▶ Data for this task
▬▬▬▬▬▬
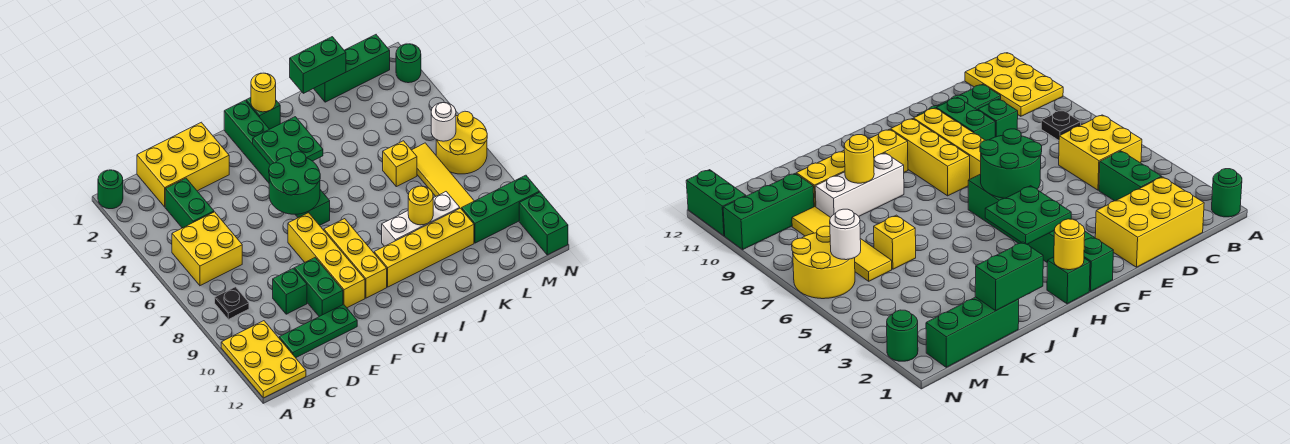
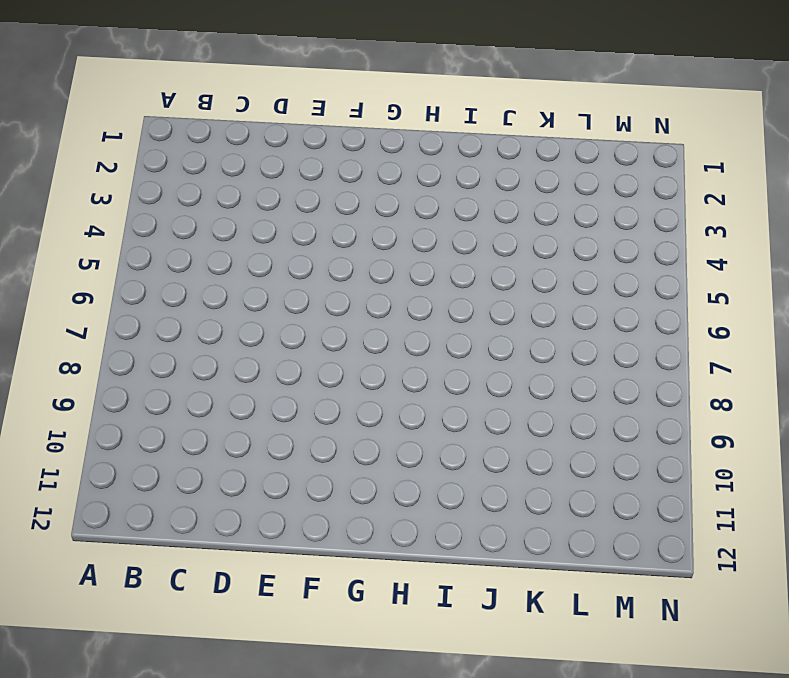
none -> green round brick A1 level 1
none -> yellow plate A10:B12 level 1
none -> yellow brick B5:C6 level 1

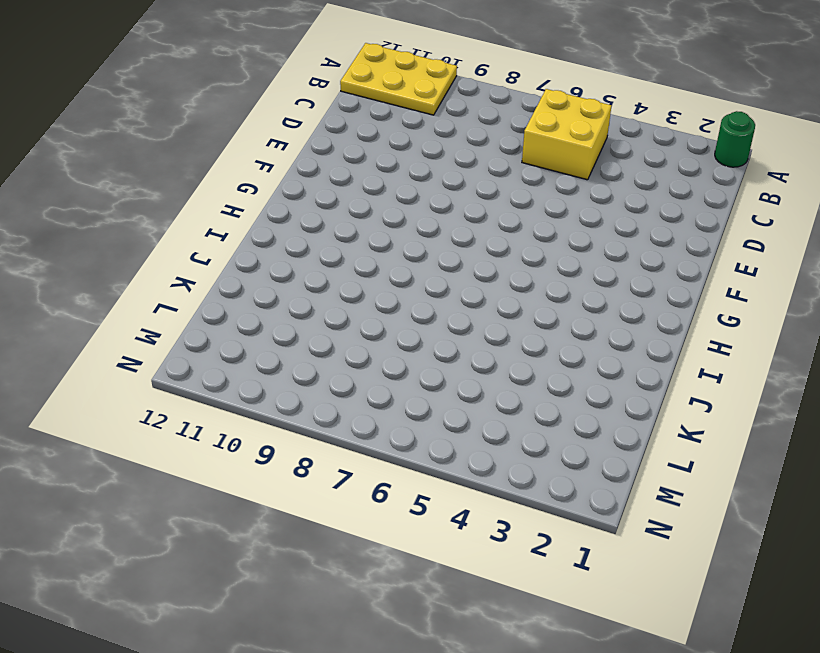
none -> black plate B8 level 1
none -> yellow brick C1:E2 level 1
none -> green brick C3:C4 level 1

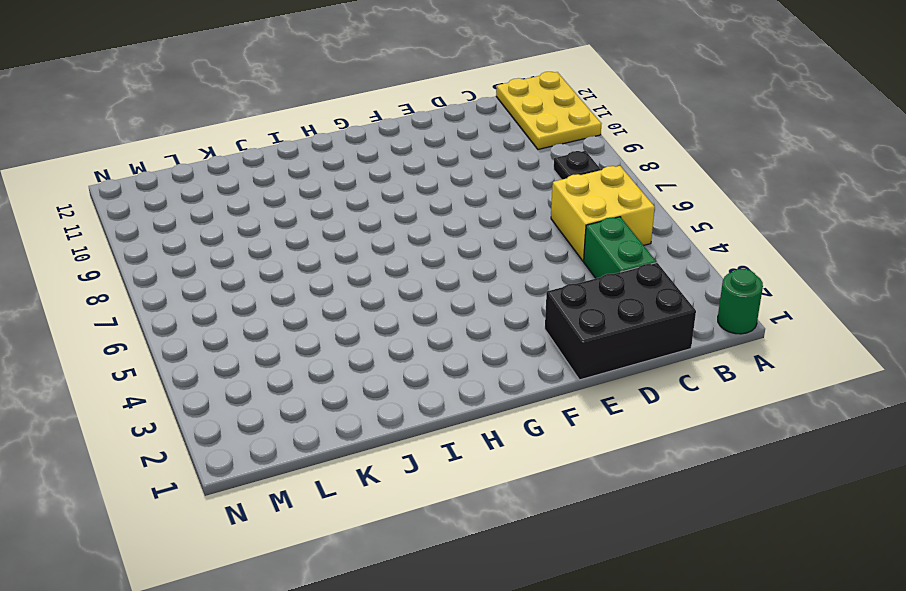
black brick C1:E2 level 1 -> yellow brick C1:E2 level 1
none -> green plate C11:E11 level 1
none -> green brick D9 level 1
none -> green brick E9:E10 level 1

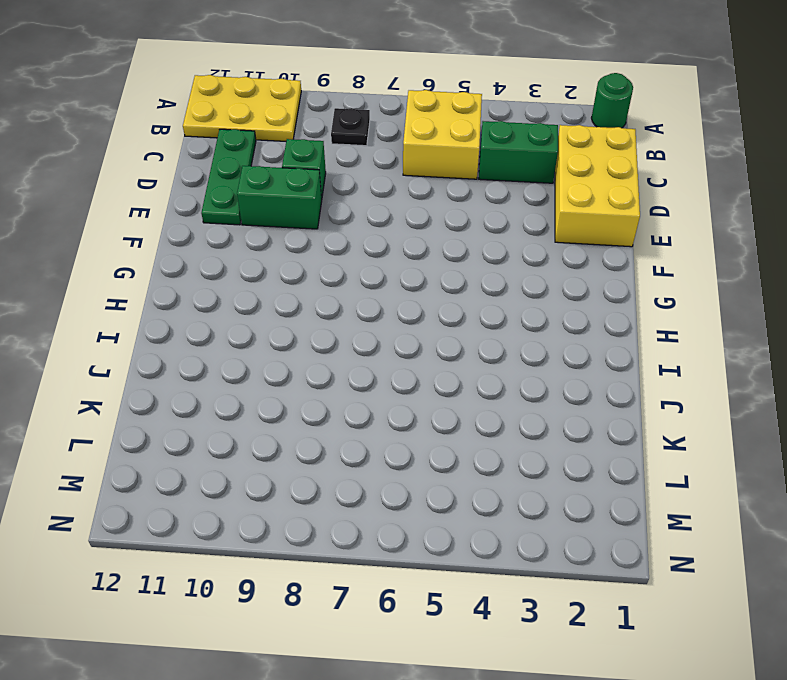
none -> yellow brick F7:F10 level 1
none -> green brick G1:G6 level 1
none -> yellow brick G8:G10 level 1

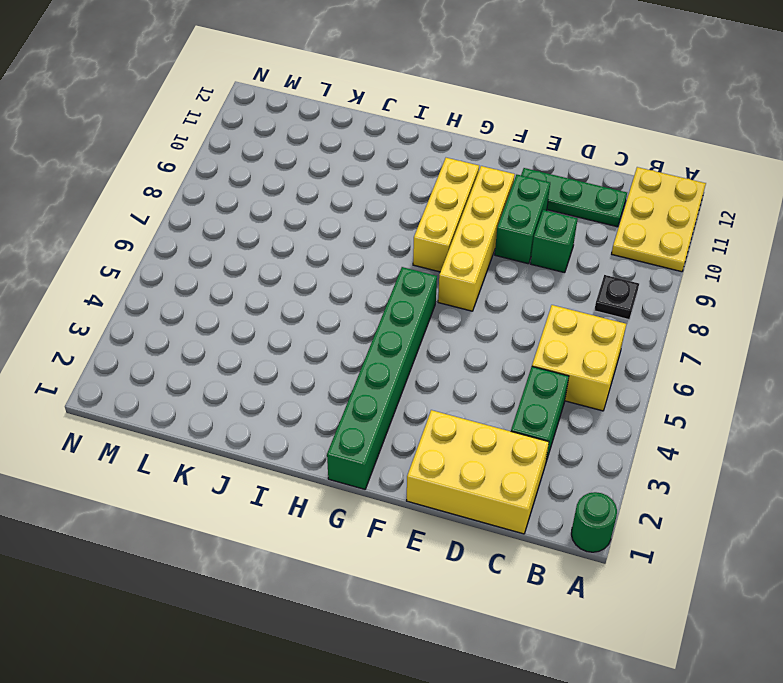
none -> green brick H1 level 1
none -> yellow brick H10:K10 level 1
none -> white brick I9:K9 level 1

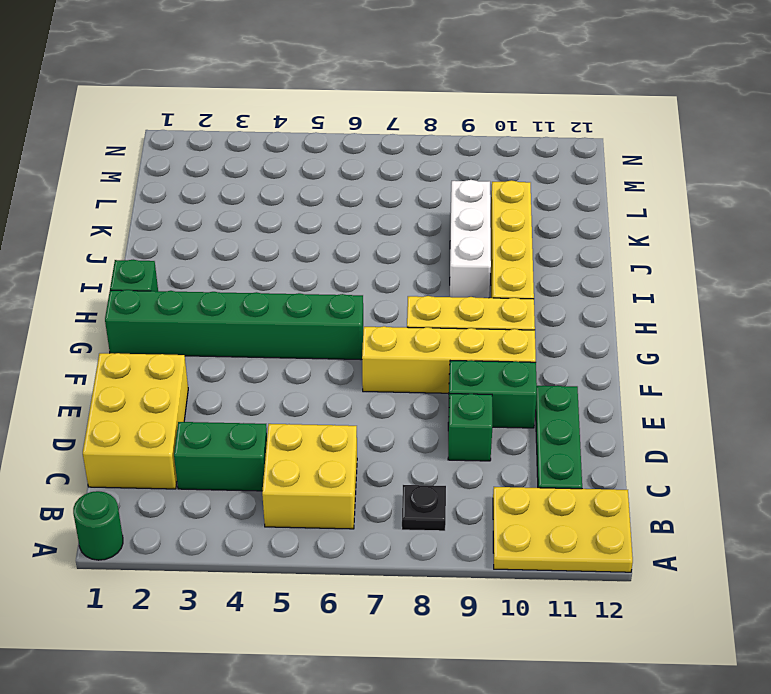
none -> green brick K1:M1 level 1
none -> yellow brick K6 level 1
none -> yellow tile L6:L9 level 1

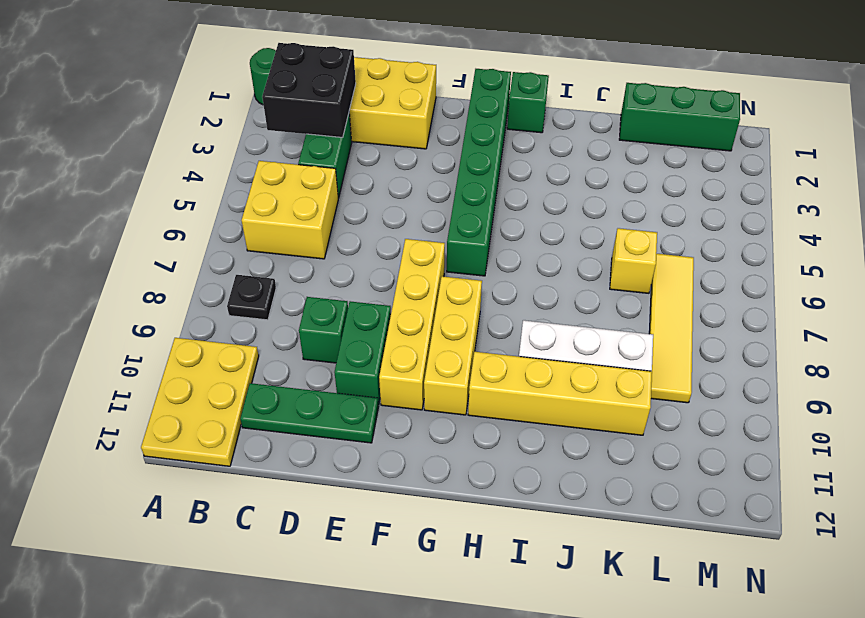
black brick B2:C3 level 2 -> none
none -> green brick L10:N10 level 1
none -> yellow round brick M6:N7 level 1
none -> green round brick N2 level 1

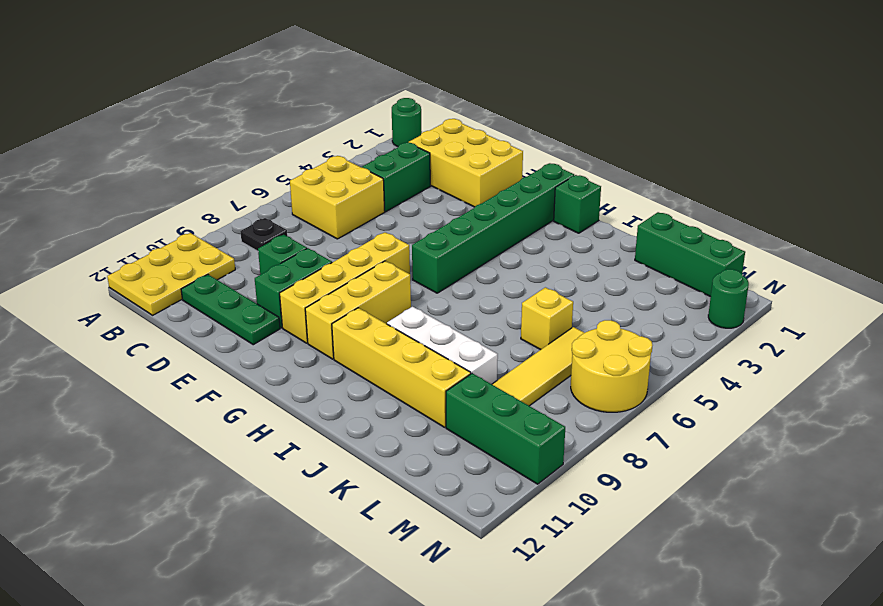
none -> green brick N11:N12 level 1
none -> green round brick F5:G6 level 2
none -> green plate G3:H4 level 2

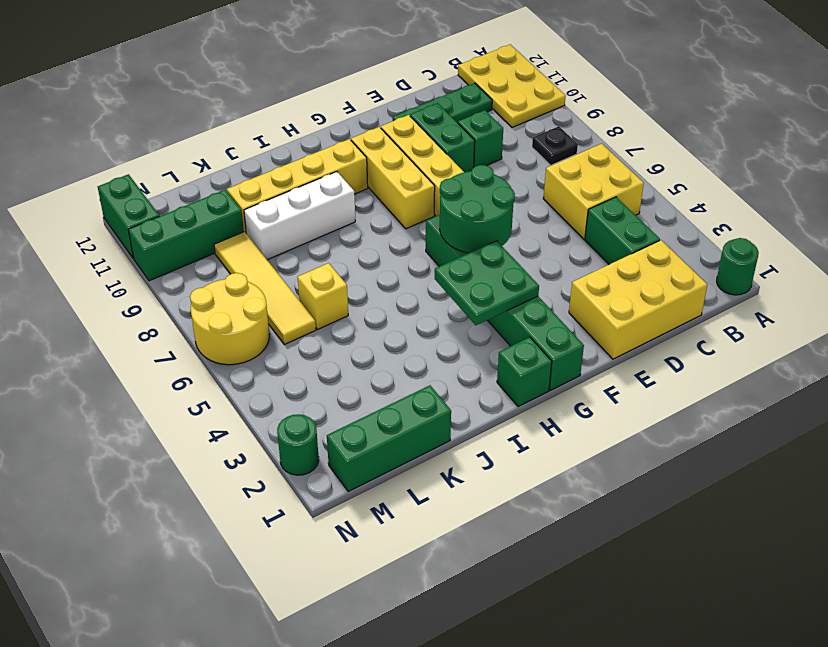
none -> yellow round brick H1 level 2
none -> green brick J1:K1 level 2
none -> yellow round brick J9 level 2

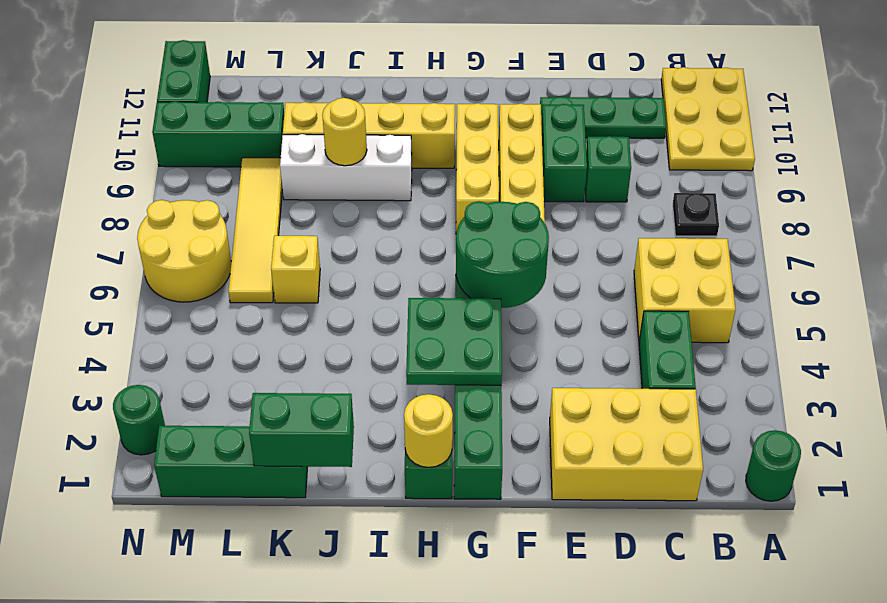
none -> white round brick M6 level 2

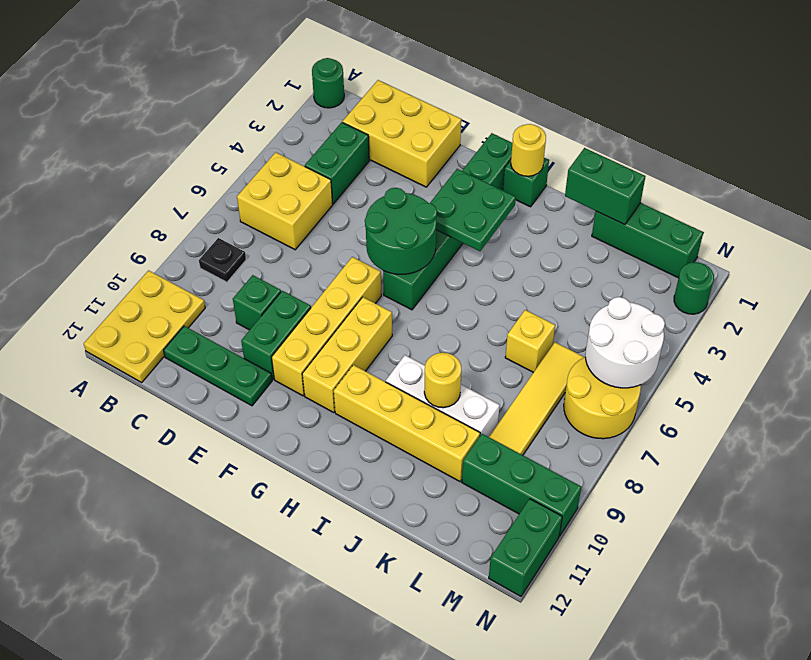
white round brick M5:N6 level 2 -> white round brick M6 level 2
▬▬▬▬▬▬
▶ Your objective
Working from the records above, set down word for word everything from the line containing "none -> green brick K1:M1 level 1" down to the line containing "none -> green brick N11:N12 level 1", ends included, minus the pictures.

▶ Completed task
none -> green brick K1:M1 level 1
none -> yellow brick K6 level 1
none -> yellow tile L6:L9 level 1

black brick B2:C3 level 2 -> none
none -> green brick L10:N10 level 1
none -> yellow round brick M6:N7 level 1
none -> green round brick N2 level 1

none -> green brick N11:N12 level 1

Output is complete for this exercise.